- [Data for processing]:
# # # # # # #
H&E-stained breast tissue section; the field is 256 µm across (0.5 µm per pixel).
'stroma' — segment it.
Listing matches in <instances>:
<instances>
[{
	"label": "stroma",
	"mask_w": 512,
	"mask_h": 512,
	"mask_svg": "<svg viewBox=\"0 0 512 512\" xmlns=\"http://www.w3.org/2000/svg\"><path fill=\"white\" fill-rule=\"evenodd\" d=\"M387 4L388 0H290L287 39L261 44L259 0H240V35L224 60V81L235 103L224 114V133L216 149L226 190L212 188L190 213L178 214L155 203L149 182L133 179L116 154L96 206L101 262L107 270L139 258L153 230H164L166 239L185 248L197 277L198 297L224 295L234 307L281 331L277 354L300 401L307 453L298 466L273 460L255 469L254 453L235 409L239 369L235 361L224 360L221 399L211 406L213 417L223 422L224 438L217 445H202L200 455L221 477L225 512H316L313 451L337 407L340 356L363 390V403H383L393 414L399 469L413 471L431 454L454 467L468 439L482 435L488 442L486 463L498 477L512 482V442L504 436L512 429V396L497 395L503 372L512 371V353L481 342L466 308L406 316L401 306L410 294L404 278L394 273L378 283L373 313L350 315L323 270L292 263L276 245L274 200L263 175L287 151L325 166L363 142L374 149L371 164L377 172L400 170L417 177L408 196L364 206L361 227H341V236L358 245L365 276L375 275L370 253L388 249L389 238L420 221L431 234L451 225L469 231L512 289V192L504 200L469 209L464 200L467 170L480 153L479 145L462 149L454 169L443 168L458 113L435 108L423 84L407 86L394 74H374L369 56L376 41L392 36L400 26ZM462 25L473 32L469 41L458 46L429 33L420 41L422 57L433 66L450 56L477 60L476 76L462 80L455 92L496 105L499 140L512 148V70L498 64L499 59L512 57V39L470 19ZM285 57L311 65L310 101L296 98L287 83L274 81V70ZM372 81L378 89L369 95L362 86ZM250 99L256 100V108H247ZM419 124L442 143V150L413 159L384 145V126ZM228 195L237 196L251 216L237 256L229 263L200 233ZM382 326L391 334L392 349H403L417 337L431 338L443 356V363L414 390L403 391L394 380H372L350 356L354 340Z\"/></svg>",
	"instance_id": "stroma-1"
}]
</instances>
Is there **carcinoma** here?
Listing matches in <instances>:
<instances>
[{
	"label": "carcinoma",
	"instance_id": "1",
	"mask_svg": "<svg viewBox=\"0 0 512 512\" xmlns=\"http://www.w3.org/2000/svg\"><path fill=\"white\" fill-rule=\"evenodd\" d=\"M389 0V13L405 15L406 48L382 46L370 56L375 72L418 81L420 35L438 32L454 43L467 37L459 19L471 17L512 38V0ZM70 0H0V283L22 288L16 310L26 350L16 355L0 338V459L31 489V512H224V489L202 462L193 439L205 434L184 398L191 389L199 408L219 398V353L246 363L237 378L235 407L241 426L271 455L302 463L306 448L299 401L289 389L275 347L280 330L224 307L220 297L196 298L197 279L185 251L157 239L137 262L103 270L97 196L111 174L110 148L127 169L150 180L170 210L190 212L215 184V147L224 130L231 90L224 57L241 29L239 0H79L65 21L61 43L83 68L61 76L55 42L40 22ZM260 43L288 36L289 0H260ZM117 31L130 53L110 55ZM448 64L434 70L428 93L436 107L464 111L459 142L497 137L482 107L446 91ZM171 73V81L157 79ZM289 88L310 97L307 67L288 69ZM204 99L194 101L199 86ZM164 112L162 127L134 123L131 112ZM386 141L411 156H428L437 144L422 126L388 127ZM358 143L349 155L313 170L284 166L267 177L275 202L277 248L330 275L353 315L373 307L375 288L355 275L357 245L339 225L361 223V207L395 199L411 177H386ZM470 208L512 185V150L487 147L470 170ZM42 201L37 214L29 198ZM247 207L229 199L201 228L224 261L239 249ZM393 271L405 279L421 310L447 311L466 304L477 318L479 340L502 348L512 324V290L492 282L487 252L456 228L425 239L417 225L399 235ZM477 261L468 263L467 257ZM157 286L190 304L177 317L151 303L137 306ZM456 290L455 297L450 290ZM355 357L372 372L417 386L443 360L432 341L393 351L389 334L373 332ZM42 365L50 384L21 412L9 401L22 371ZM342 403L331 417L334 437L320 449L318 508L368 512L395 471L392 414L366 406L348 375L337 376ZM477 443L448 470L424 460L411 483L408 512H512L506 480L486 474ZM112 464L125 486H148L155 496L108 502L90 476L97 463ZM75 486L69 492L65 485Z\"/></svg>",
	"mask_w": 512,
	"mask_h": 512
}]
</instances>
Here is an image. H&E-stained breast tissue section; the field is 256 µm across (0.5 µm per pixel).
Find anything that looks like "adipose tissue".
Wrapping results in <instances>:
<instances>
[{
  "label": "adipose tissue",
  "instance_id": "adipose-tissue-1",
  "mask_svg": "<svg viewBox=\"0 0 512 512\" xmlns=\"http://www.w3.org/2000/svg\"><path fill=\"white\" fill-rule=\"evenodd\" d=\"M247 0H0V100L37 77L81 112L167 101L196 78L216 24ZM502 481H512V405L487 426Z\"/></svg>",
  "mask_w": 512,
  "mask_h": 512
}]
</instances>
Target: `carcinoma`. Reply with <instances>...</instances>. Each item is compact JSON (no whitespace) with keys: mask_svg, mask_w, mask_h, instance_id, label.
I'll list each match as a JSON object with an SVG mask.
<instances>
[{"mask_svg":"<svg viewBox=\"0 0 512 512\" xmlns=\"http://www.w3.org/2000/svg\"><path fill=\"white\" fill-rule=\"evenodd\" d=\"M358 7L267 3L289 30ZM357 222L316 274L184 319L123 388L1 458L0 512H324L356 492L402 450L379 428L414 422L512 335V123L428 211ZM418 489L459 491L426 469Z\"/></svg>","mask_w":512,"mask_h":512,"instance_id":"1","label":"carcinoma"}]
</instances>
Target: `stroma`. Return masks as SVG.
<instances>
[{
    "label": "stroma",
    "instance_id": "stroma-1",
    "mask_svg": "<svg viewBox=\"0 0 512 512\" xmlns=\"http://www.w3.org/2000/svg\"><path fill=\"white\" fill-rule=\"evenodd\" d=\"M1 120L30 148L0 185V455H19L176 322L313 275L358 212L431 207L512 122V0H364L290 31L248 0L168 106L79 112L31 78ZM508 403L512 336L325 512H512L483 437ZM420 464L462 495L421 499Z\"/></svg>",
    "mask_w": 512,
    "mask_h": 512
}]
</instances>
# # # # # # #
- [Challenge]:
Starting at the line that contains "mask_h, instance_id, label.", quote each remaining line of the entries above, unchanged.

- [Reply to the exercise]:
Target: `carcinoma`. Reply with <instances>...</instances>. Each item is compact JSON (no whitespace) with keys: mask_svg, mask_w, mask_h, instance_id, label.
I'll list each match as a JSON object with an SVG mask.
<instances>
[{"mask_svg":"<svg viewBox=\"0 0 512 512\" xmlns=\"http://www.w3.org/2000/svg\"><path fill=\"white\" fill-rule=\"evenodd\" d=\"M358 7L267 3L289 30ZM357 222L316 274L184 319L123 388L1 458L0 512H324L356 492L402 450L379 428L414 422L512 335V123L428 211ZM418 489L459 491L426 469Z\"/></svg>","mask_w":512,"mask_h":512,"instance_id":"1","label":"carcinoma"}]
</instances>
Target: `stroma`. Return masks as SVG.
<instances>
[{
    "label": "stroma",
    "instance_id": "stroma-1",
    "mask_svg": "<svg viewBox=\"0 0 512 512\" xmlns=\"http://www.w3.org/2000/svg\"><path fill=\"white\" fill-rule=\"evenodd\" d=\"M1 120L30 148L0 185V455H19L176 322L313 275L358 212L431 207L512 122V0H364L290 31L248 0L168 106L79 112L31 78ZM508 403L512 336L325 512H512L483 437ZM420 464L462 495L421 499Z\"/></svg>",
    "mask_w": 512,
    "mask_h": 512
}]
</instances>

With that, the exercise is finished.